== SUPPLIED MATERIAL ==
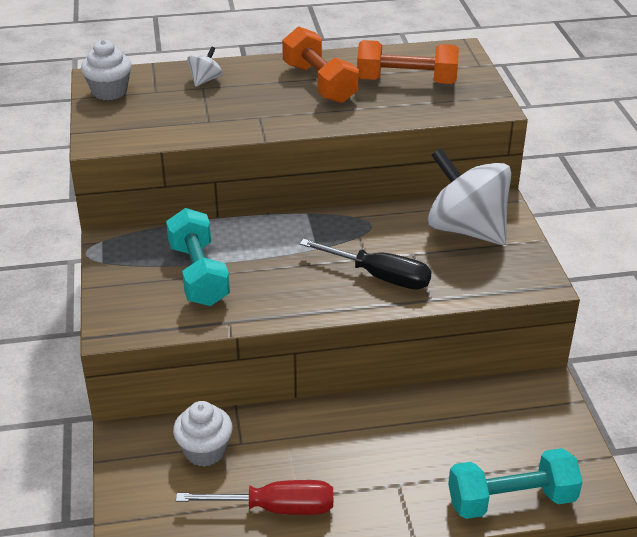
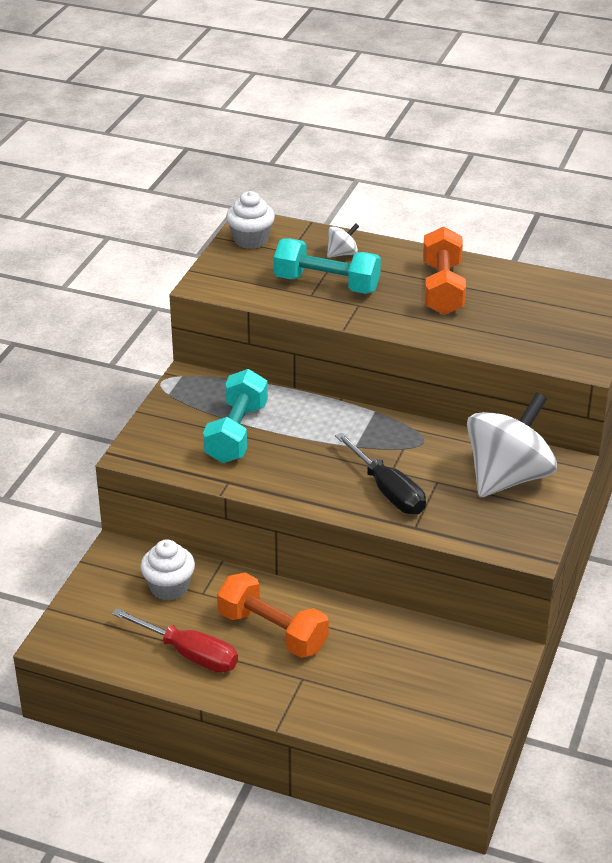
camera: 30 degrees right, 0 degrees up
(406, 81) = (527, 312): orange dumbbell -> orange dumbbell (272, 631)
(466, 229) = (507, 477): white spinning top -> white spinning top turned 60 degrees clockwise
(511, 500) = (386, 731): turquoise dumbbell -> turquoise dumbbell (327, 284)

== EXERCISE DETAILS ==
Give every line above again exactly, with no pictures.

== RESPONSE BELOW ==
camera: 30 degrees right, 0 degrees up
(406, 81) = (527, 312): orange dumbbell -> orange dumbbell (272, 631)
(466, 229) = (507, 477): white spinning top -> white spinning top turned 60 degrees clockwise
(511, 500) = (386, 731): turquoise dumbbell -> turquoise dumbbell (327, 284)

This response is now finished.